Gather every line in the data below that contains the word "down", and list each one in full.

— begin DATA SUPPLIED —

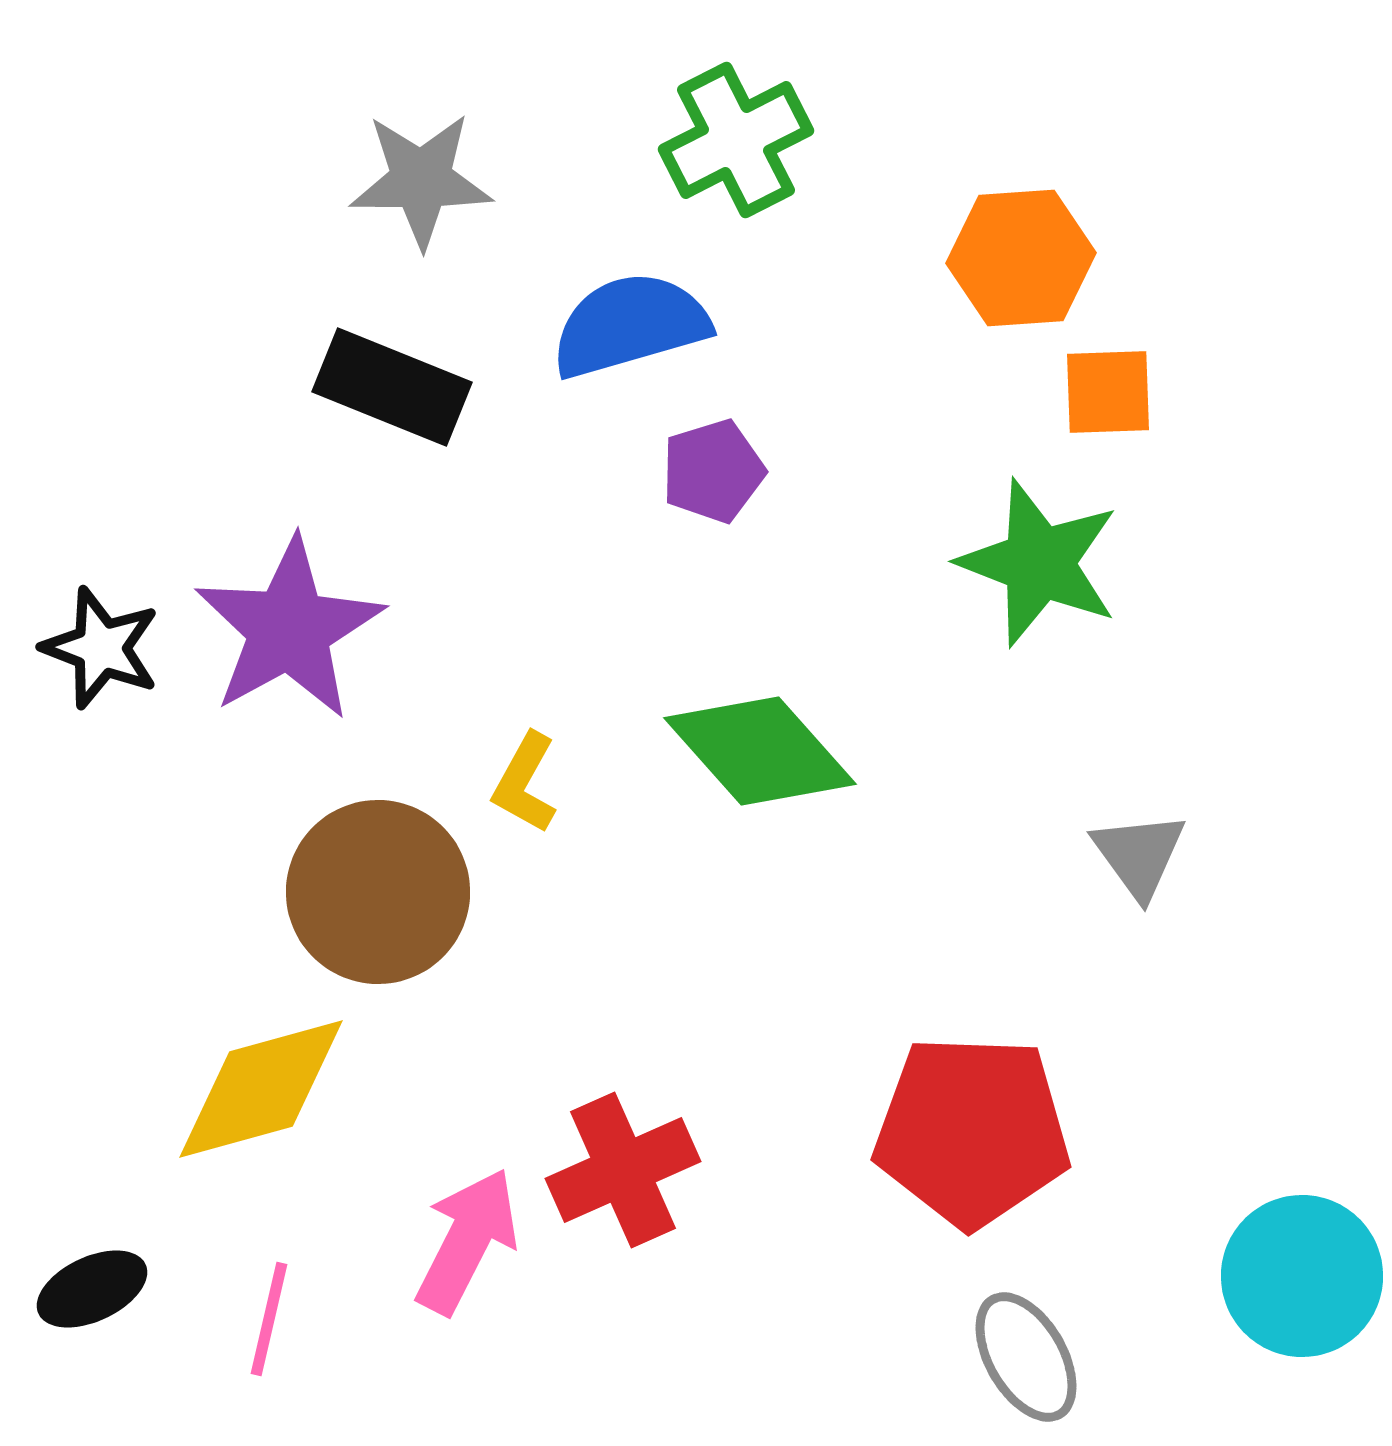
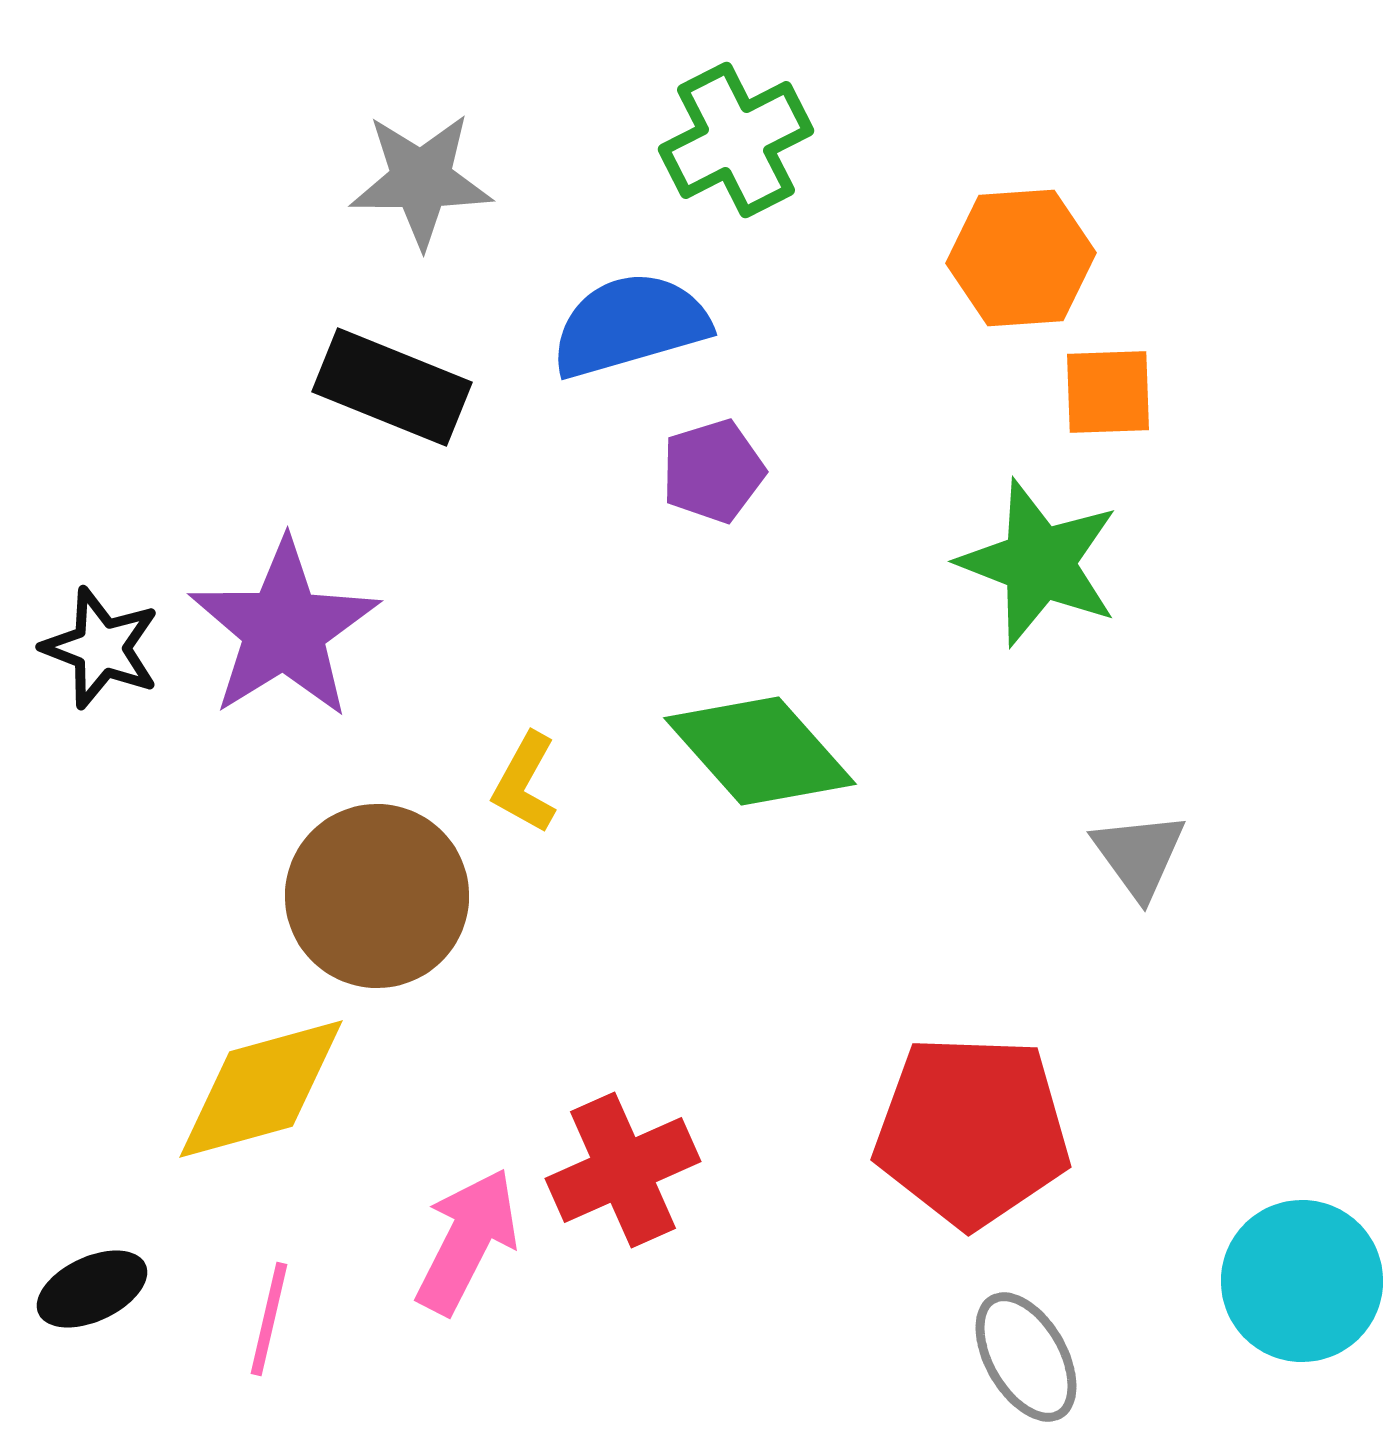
purple star: moved 5 px left; rotated 3 degrees counterclockwise
brown circle: moved 1 px left, 4 px down
cyan circle: moved 5 px down
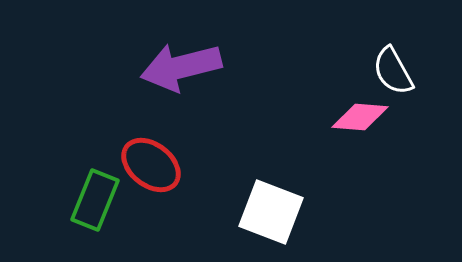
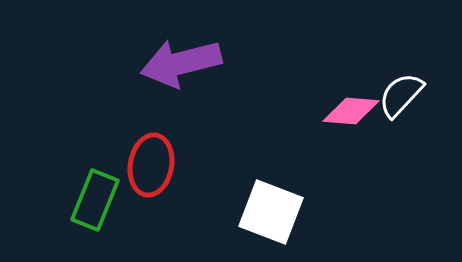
purple arrow: moved 4 px up
white semicircle: moved 8 px right, 24 px down; rotated 72 degrees clockwise
pink diamond: moved 9 px left, 6 px up
red ellipse: rotated 62 degrees clockwise
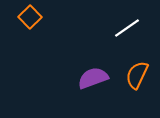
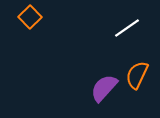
purple semicircle: moved 11 px right, 10 px down; rotated 28 degrees counterclockwise
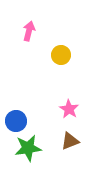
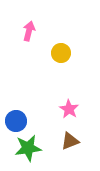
yellow circle: moved 2 px up
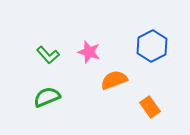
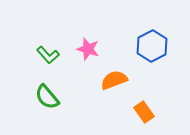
pink star: moved 1 px left, 3 px up
green semicircle: rotated 108 degrees counterclockwise
orange rectangle: moved 6 px left, 5 px down
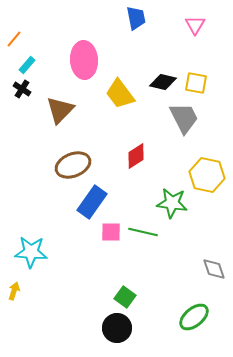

— end DATA SUPPLIED —

> [THE ANSWER]
brown circle: moved 1 px left, 4 px down
cyan circle: moved 5 px down
white semicircle: moved 8 px right, 24 px down; rotated 72 degrees clockwise
purple semicircle: moved 11 px right, 10 px down; rotated 28 degrees counterclockwise
orange rectangle: moved 6 px left, 5 px down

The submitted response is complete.